WORK REQUEST:
Copy all lines below exactly as written. Leave pictures out.

MATERIAL SHOWN:
========================

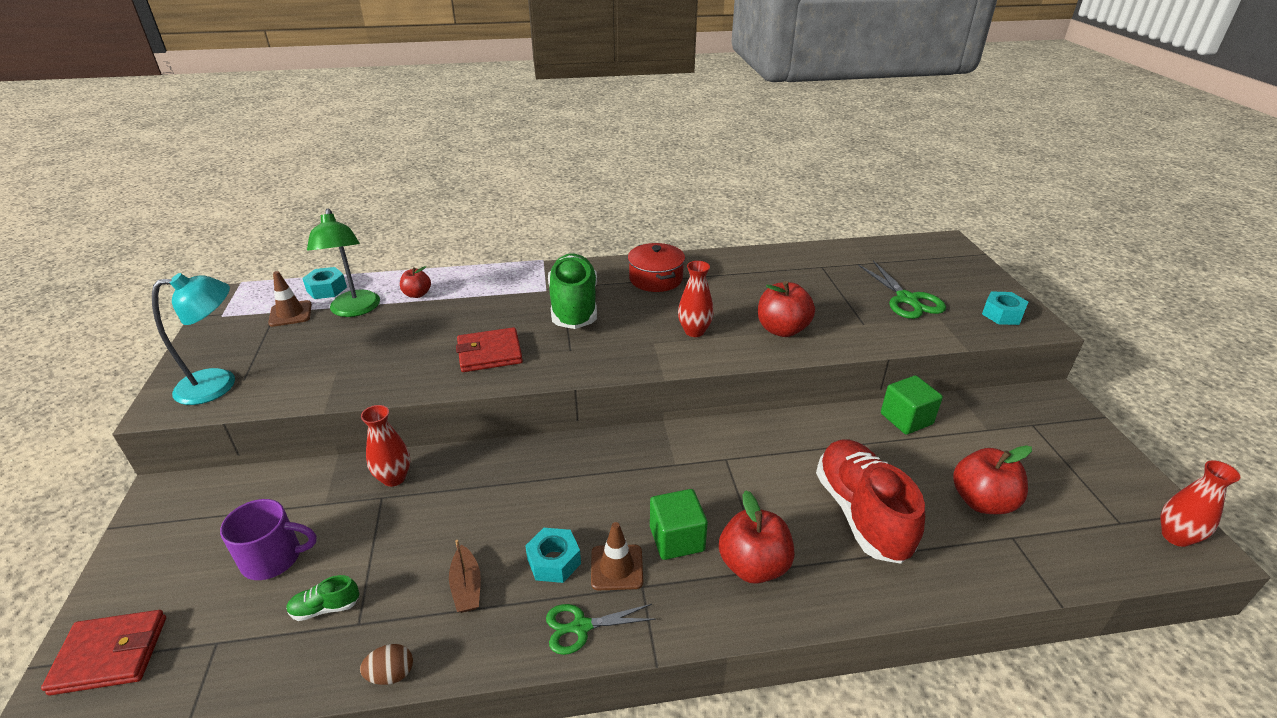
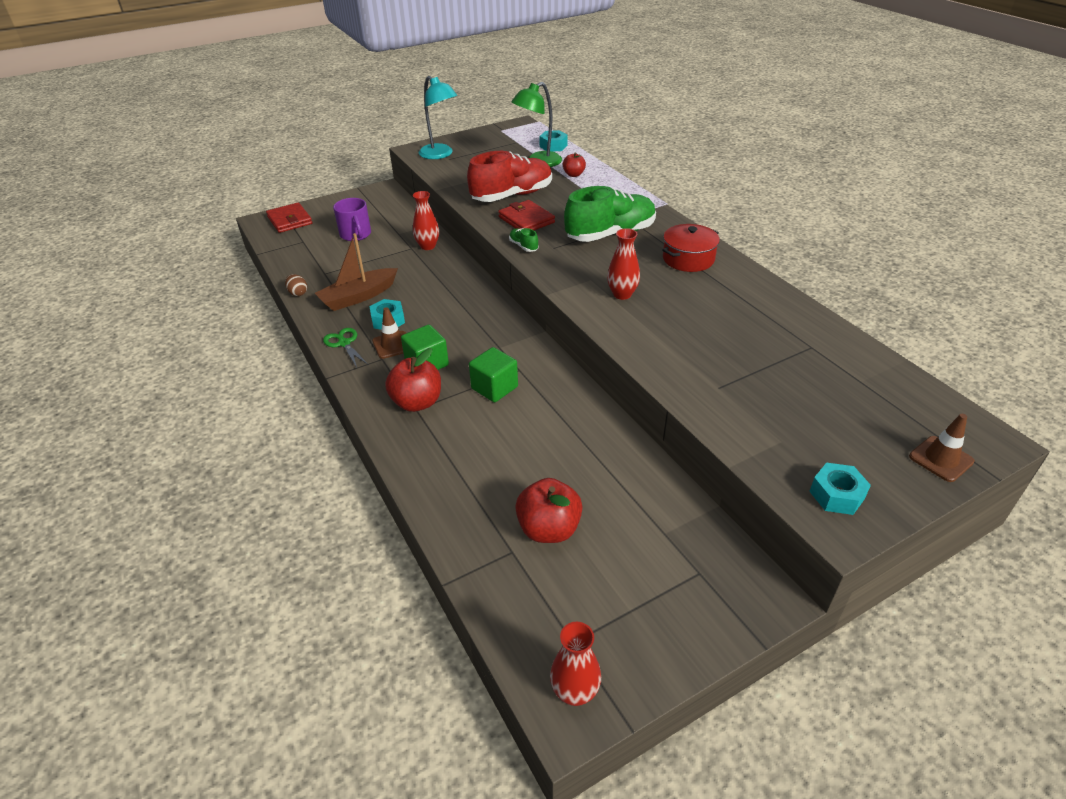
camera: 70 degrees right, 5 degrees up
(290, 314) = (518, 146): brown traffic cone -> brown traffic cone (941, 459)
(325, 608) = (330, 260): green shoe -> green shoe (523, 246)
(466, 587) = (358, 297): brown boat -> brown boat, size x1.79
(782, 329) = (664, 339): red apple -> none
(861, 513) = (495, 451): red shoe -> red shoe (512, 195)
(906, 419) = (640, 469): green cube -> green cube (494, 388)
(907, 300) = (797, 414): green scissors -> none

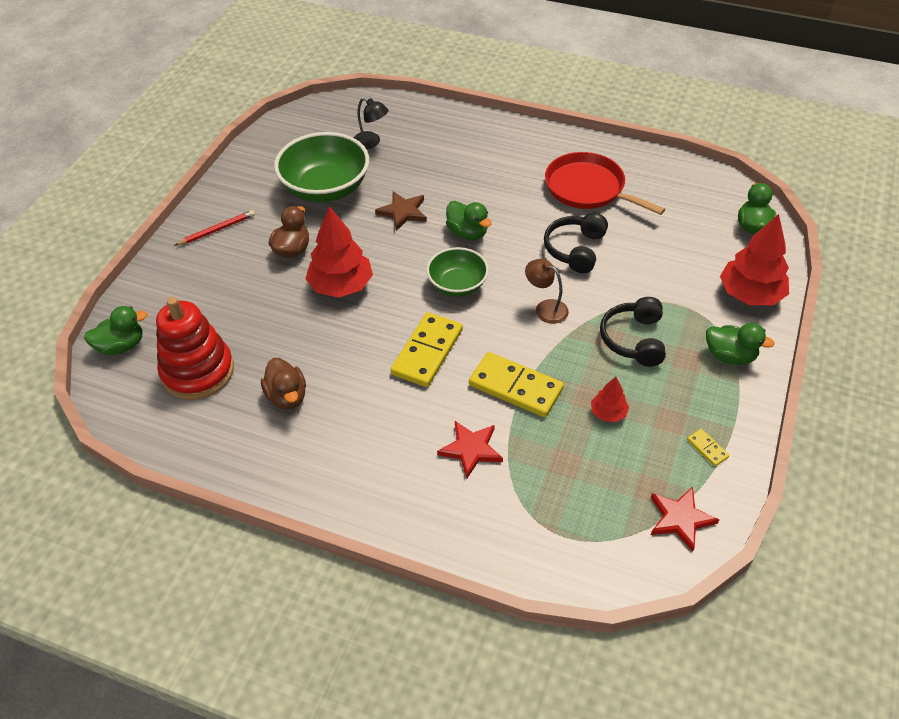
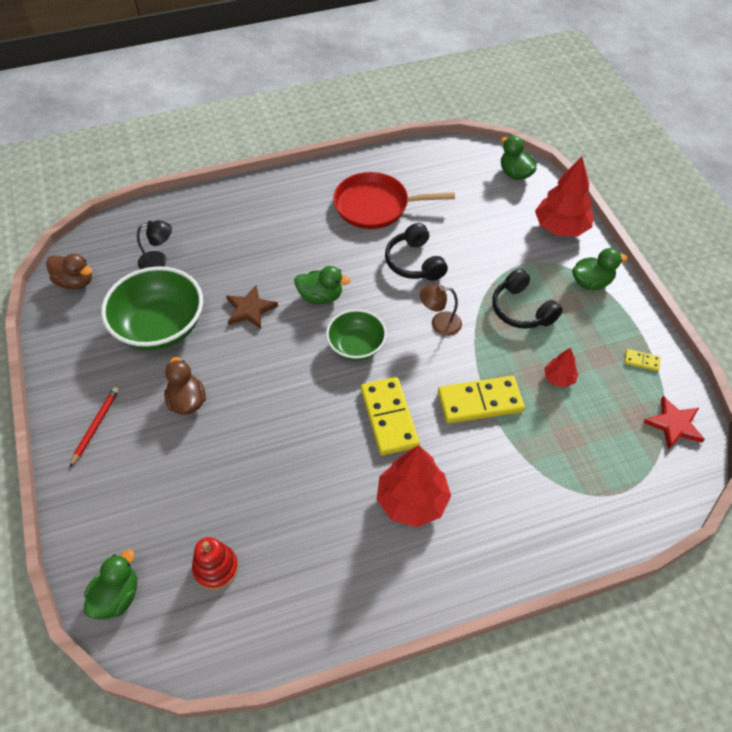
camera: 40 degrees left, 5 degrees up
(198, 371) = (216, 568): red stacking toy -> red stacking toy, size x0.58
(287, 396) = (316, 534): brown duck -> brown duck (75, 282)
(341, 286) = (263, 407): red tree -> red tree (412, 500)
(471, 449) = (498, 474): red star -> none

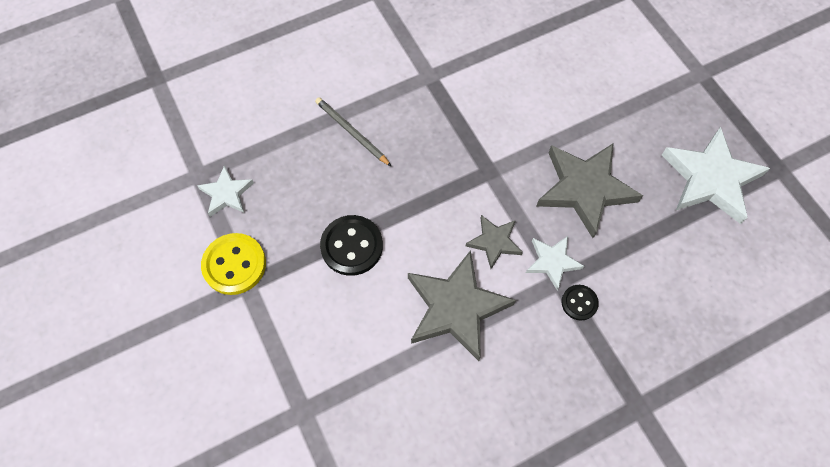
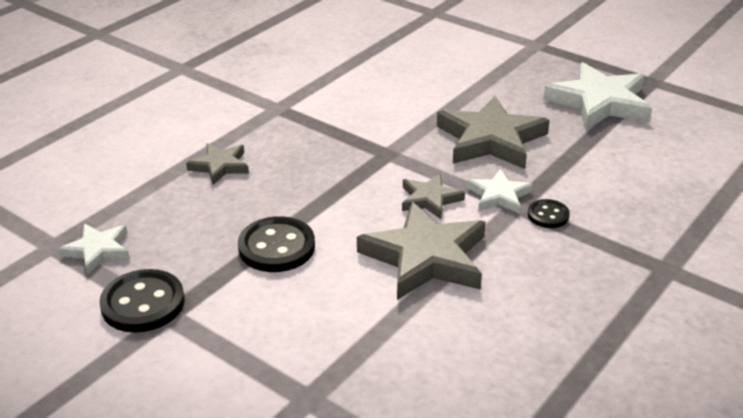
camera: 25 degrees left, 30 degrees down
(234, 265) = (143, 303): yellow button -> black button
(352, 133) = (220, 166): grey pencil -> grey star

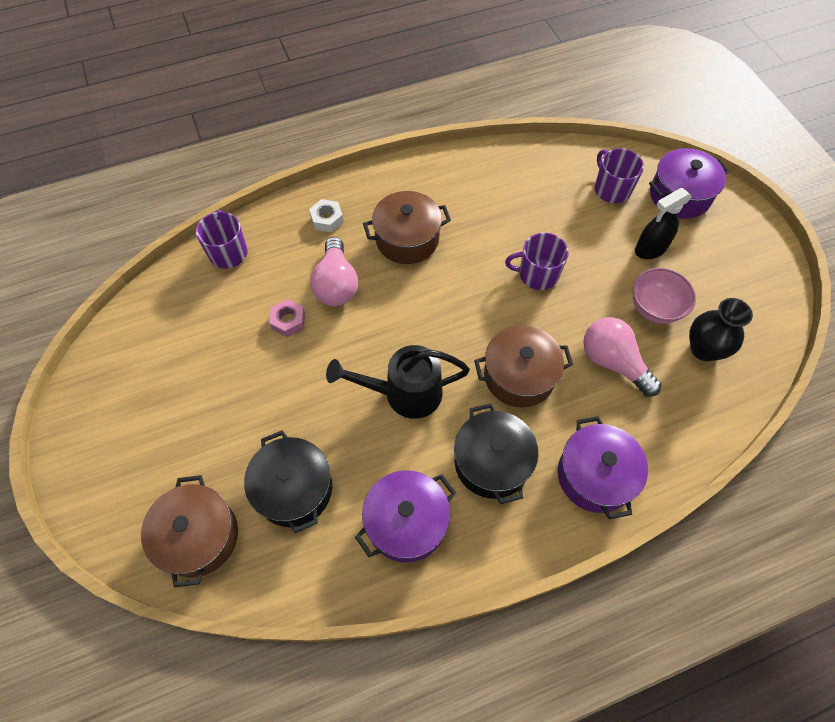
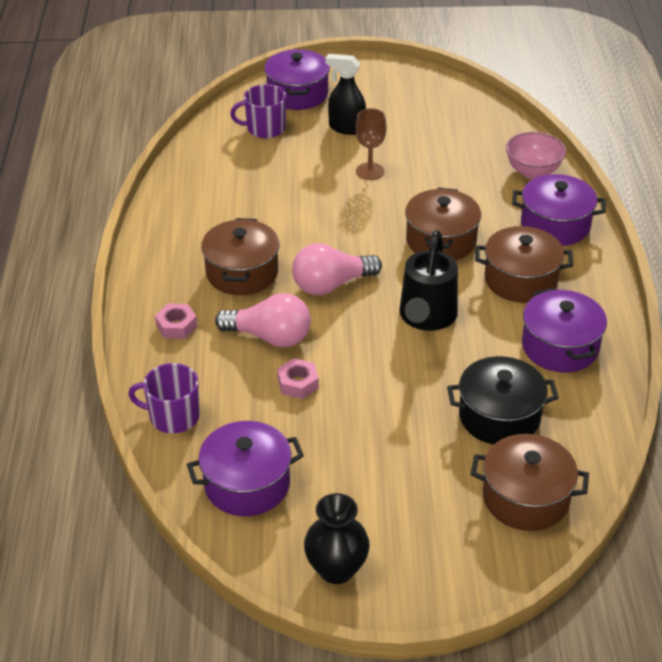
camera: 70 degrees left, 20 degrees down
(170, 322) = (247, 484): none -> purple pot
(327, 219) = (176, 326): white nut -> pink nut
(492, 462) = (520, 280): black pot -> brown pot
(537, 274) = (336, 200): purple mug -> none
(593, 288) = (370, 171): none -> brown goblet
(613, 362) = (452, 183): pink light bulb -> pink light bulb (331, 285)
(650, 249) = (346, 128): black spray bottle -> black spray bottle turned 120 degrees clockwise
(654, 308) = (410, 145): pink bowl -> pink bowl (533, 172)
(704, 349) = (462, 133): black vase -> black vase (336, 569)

========================

OUTPUT FOR THIS TASK:
camera: 70 degrees right, 5 degrees up
(290, 314) = (518, 146): brown traffic cone -> brown traffic cone (941, 459)
(325, 608) = (330, 260): green shoe -> green shoe (523, 246)
(466, 587) = (358, 297): brown boat -> brown boat, size x1.79
(782, 329) = (664, 339): red apple -> none
(861, 513) = (495, 451): red shoe -> red shoe (512, 195)
(906, 419) = (640, 469): green cube -> green cube (494, 388)
(907, 300) = (797, 414): green scissors -> none

camera: 40 degrees left, 5 degrees up
(198, 371) = (216, 568): red stacking toy -> red stacking toy, size x0.58
(287, 396) = (316, 534): brown duck -> brown duck (75, 282)
(341, 286) = (263, 407): red tree -> red tree (412, 500)
(471, 449) = (498, 474): red star -> none

camera: 25 degrees left, 30 degrees down
(234, 265) = (143, 303): yellow button -> black button
(352, 133) = (220, 166): grey pencil -> grey star

camera: 70 degrees left, 20 degrees down
(170, 322) = (247, 484): none -> purple pot
(327, 219) = (176, 326): white nut -> pink nut
(492, 462) = (520, 280): black pot -> brown pot
(537, 274) = (336, 200): purple mug -> none
(593, 288) = (370, 171): none -> brown goblet
(613, 362) = (452, 183): pink light bulb -> pink light bulb (331, 285)
(650, 249) = (346, 128): black spray bottle -> black spray bottle turned 120 degrees clockwise
(654, 308) = (410, 145): pink bowl -> pink bowl (533, 172)
(704, 349) = (462, 133): black vase -> black vase (336, 569)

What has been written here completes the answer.